-- Required action --
Restate verbatim the span of lines below between the line with "green pear: 1 -> 2" and the line with "yellow teapot: 4 -> 2", including those two lines, and only that span.

-- Source data --
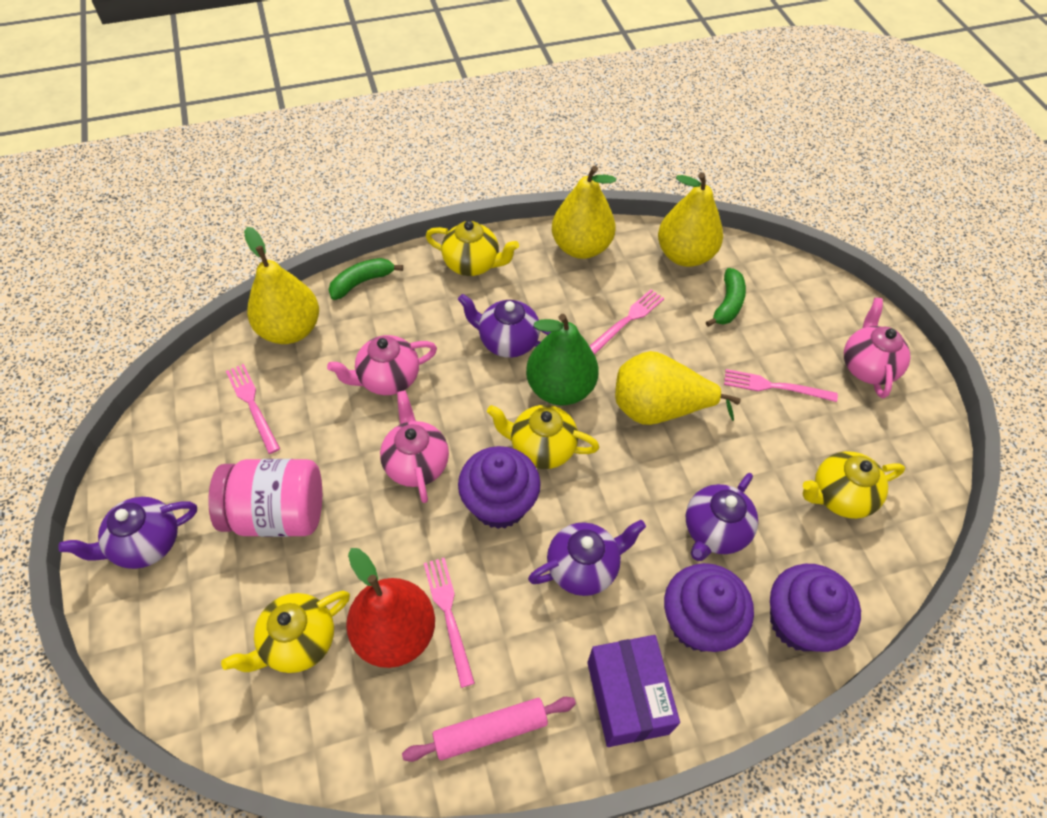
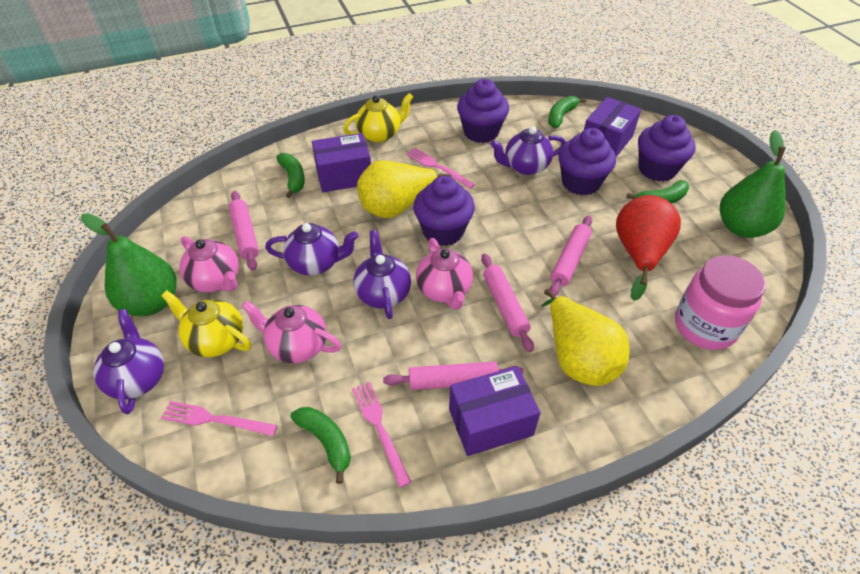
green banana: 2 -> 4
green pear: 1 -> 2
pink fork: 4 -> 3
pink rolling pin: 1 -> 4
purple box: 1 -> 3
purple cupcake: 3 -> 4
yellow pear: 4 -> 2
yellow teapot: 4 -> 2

...

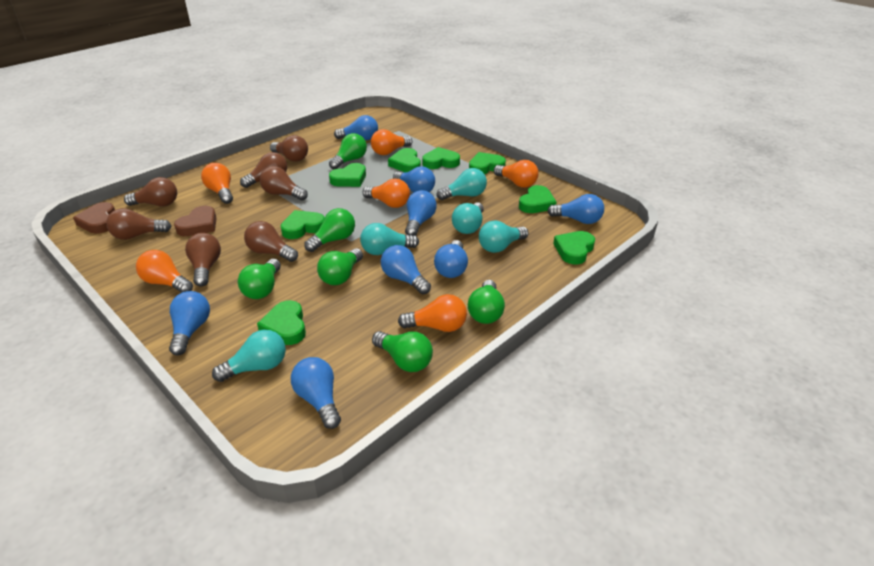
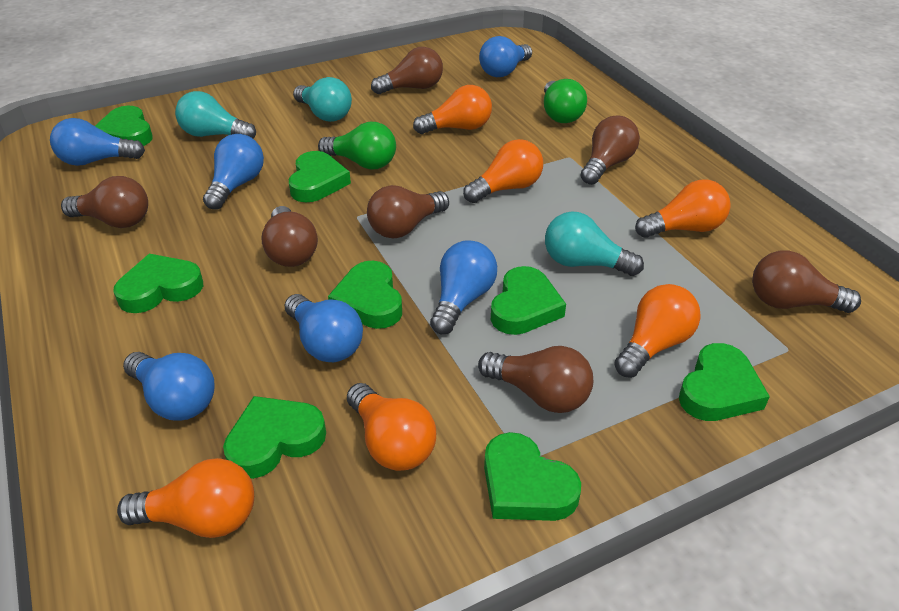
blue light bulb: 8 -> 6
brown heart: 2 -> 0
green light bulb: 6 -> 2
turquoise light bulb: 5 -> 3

-- Output for this task --
green pear: 1 -> 2
pink fork: 4 -> 3
pink rolling pin: 1 -> 4
purple box: 1 -> 3
purple cupcake: 3 -> 4
yellow pear: 4 -> 2
yellow teapot: 4 -> 2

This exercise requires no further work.